• Supplied entries
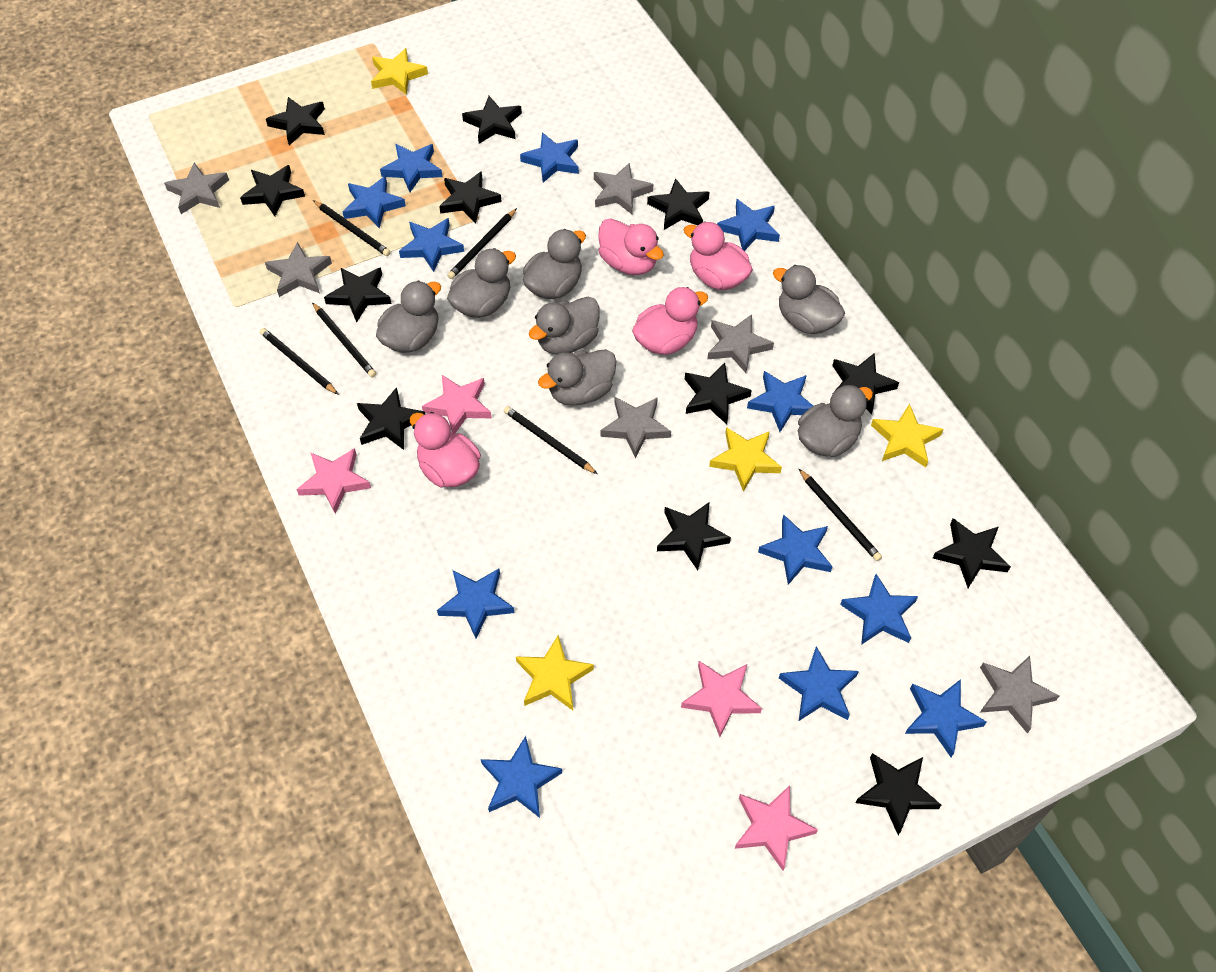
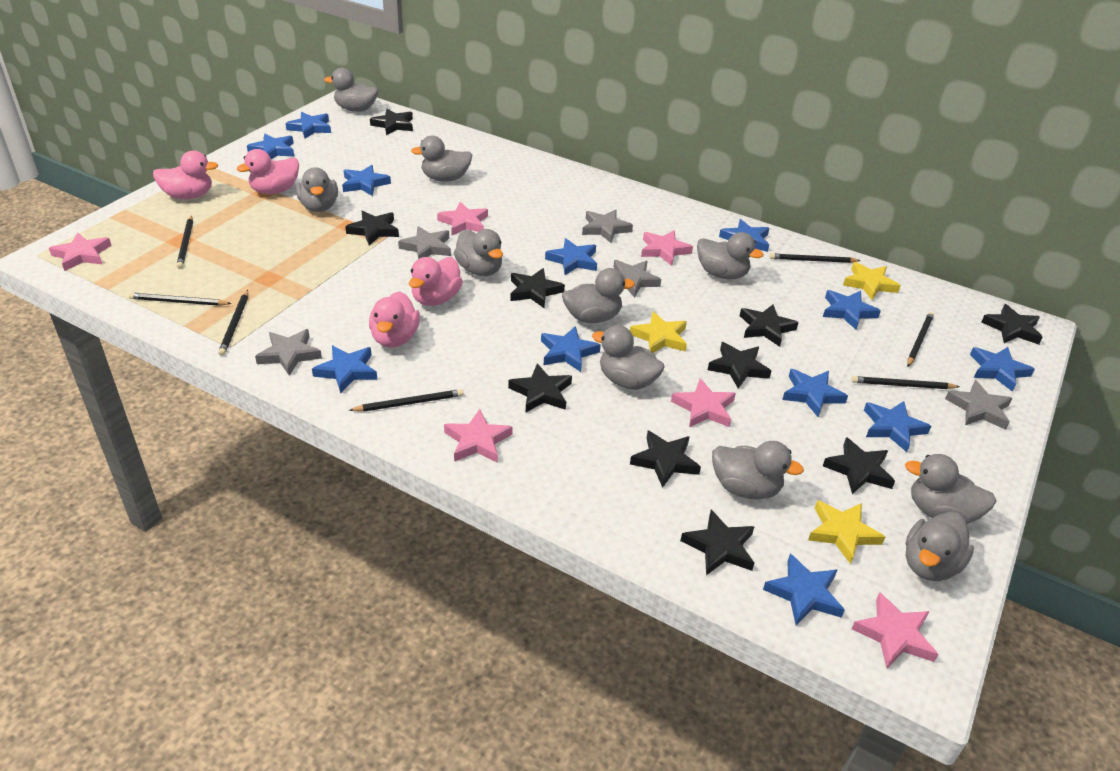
black pencil: [260,328,339,395] [312,302,376,378] [313,200,391,256] [447,208,517,279] [504,406,598,474] [799,469,882,561] = 6 -> [129,293,232,306] [176,215,193,269] [218,290,248,356] [348,389,464,412] [770,253,861,263] [851,376,960,389] [907,312,934,367] = 7
black star: [240,165,305,216] [266,97,325,145] [324,267,392,323] [357,387,425,450] [439,171,502,224] [462,96,522,144] [647,178,709,230] [657,502,731,570] [685,363,752,424] [832,353,899,414] [856,753,941,835] [933,518,1011,588] = 12 -> [345,211,399,245] [370,109,413,135] [508,363,572,412] [510,268,565,308] [630,431,701,488] [680,510,755,575] [708,342,771,388] [740,305,799,347] [823,437,895,494] [981,304,1043,345] = 10
grey duck: [376,281,441,353] [447,248,516,318] [523,229,586,299] [529,297,600,355] [538,349,617,406] [773,265,845,334] [798,384,873,457] = 7 -> [296,167,338,212] [324,68,378,112] [411,136,472,181] [454,229,503,276] [562,268,635,323] [592,325,665,390] [697,232,764,279] [712,441,804,500] [905,454,996,524] [905,512,974,581] = 10
grey star: [164,163,229,214] [265,242,332,297] [594,163,653,214] [601,397,671,459] [708,314,774,373] [980,656,1060,734] = 6 -> [255,329,322,376] [398,226,451,259] [582,210,633,243] [613,260,661,298] [945,380,1012,430] = 5
pink star: [296,448,371,514] [422,375,492,434] [681,661,762,737] [735,785,818,871] = 4 -> [49,233,112,271] [437,202,488,235] [444,409,513,463] [641,230,693,266] [671,378,736,427] [852,592,939,668] = 6
yellow star: [371,48,428,95] [516,635,594,710] [709,427,782,492] [871,403,944,467] = 4 -> [630,311,687,353] [808,500,885,564] [843,262,901,300] = 3

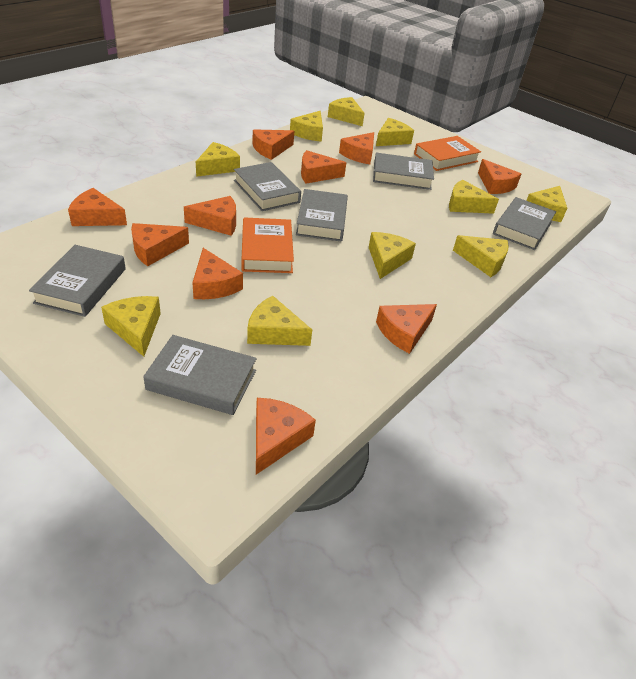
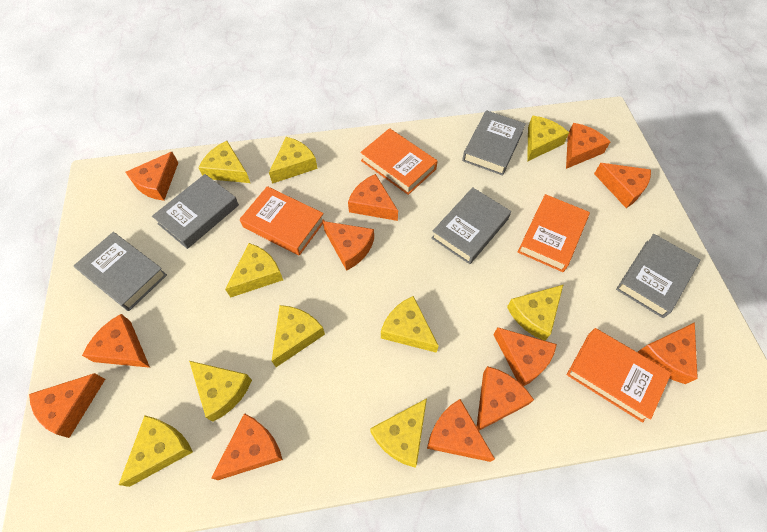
grey book: [29,245,126,317] [143,335,257,415] [234,162,301,211] [296,189,348,241] [373,153,434,190] [493,197,556,250] = 6 -> [74,232,167,311] [152,174,239,249] [431,187,511,264] [462,110,526,176] [616,234,700,318] = 5
orange book: [241,217,294,273] [414,136,481,171] = 2 -> [240,186,325,256] [360,128,438,195] [518,194,590,272] [567,328,671,423] = 4
orange cheese: [68,188,127,226] [131,223,189,266] [184,196,236,236] [192,248,243,299] [252,129,294,160] [256,398,316,475] [301,150,347,184] [339,132,374,164] [376,304,437,354] [478,159,521,194] = 10 -> [29,373,105,438] [82,314,150,368] [125,152,178,201] [211,413,283,480] [323,221,374,271] [348,174,398,221] [427,399,495,462] [477,366,534,431] [493,327,557,386] [566,123,611,169] [594,163,651,208] [638,322,698,384] = 12

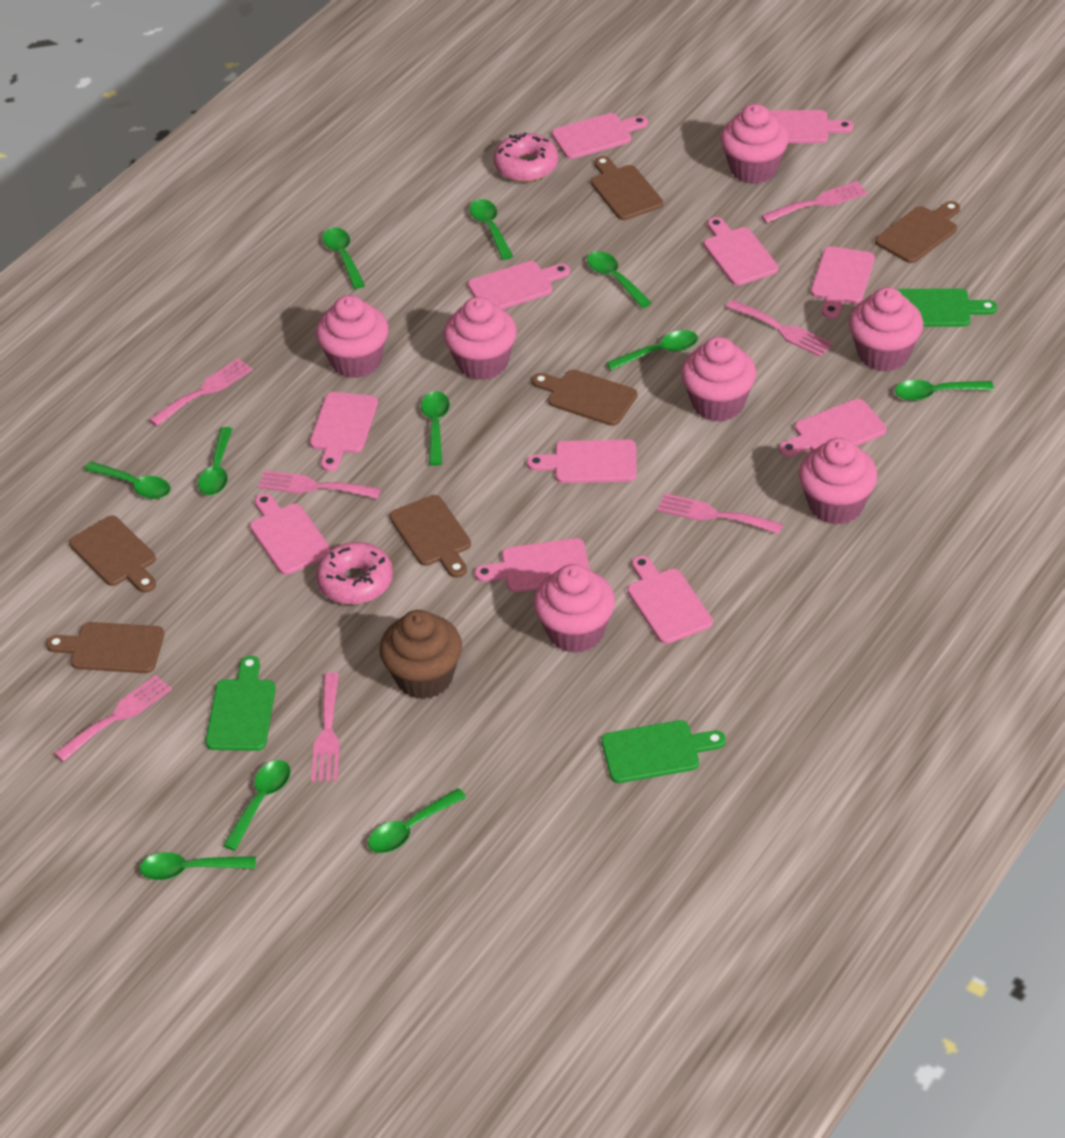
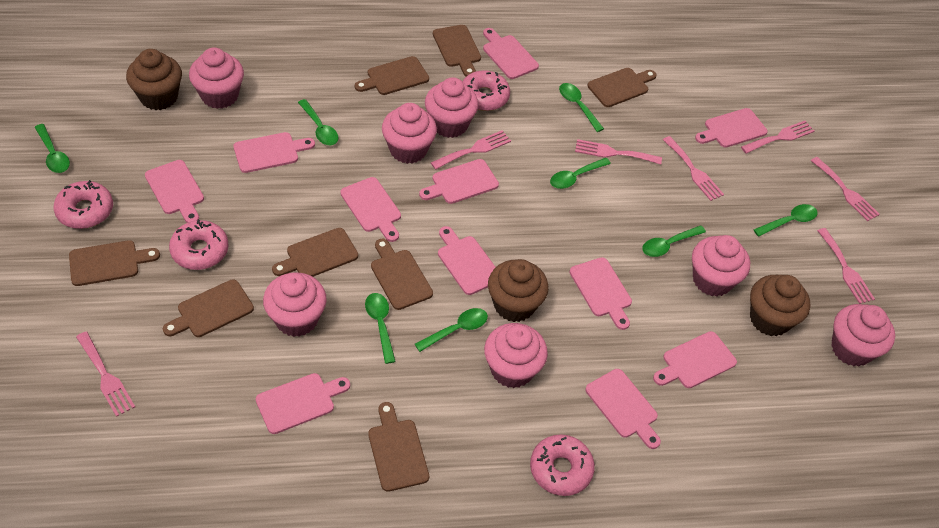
brown cupcake: [379,610,462,699] = 1 -> [126,49,182,110] [488,259,549,322] [750,275,810,336] = 3
brown cutting board: [46,622,164,673] [69,515,156,593] [389,495,471,578] [532,370,637,426] [591,156,663,220] [875,201,960,263] = 6 -> [69,240,160,286] [163,279,254,337] [272,228,358,277] [355,56,429,95] [368,402,429,492] [371,239,433,310] [433,25,481,76] [587,68,656,107] = 8
green cutting board: [205,656,276,751] [601,720,726,783] [897,288,997,327] = 3 -> none = 0
green spoon: [84,462,171,499] [140,852,256,880] [198,427,232,496] [223,760,291,851] [323,227,365,289] [368,788,466,853] [421,391,450,466] [470,199,513,260] [587,251,652,308] [606,330,698,370] [895,380,994,401] = 11 -> [35,124,70,173] [298,99,338,145] [365,293,396,364] [415,308,488,352] [550,158,611,189] [559,83,604,132] [642,225,706,257] [754,204,817,237] = 8
pink donut: [316,542,393,605] [493,133,559,182] = 2 -> [54,180,113,229] [169,219,229,270] [462,70,510,111] [530,434,595,496] = 4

• Try it
Both ends included, copy word for word the lines from the top of the entries above through the line with "grey duck: [376,281,441,353]". No pictures.

• Written answer
black pencil: [260,328,339,395] [312,302,376,378] [313,200,391,256] [447,208,517,279] [504,406,598,474] [799,469,882,561] = 6 -> [129,293,232,306] [176,215,193,269] [218,290,248,356] [348,389,464,412] [770,253,861,263] [851,376,960,389] [907,312,934,367] = 7
black star: [240,165,305,216] [266,97,325,145] [324,267,392,323] [357,387,425,450] [439,171,502,224] [462,96,522,144] [647,178,709,230] [657,502,731,570] [685,363,752,424] [832,353,899,414] [856,753,941,835] [933,518,1011,588] = 12 -> [345,211,399,245] [370,109,413,135] [508,363,572,412] [510,268,565,308] [630,431,701,488] [680,510,755,575] [708,342,771,388] [740,305,799,347] [823,437,895,494] [981,304,1043,345] = 10
grey duck: [376,281,441,353] [447,248,516,318] [523,229,586,299] [529,297,600,355] [538,349,617,406] [773,265,845,334] [798,384,873,457] = 7 -> [296,167,338,212] [324,68,378,112] [411,136,472,181] [454,229,503,276] [562,268,635,323] [592,325,665,390] [697,232,764,279] [712,441,804,500] [905,454,996,524] [905,512,974,581] = 10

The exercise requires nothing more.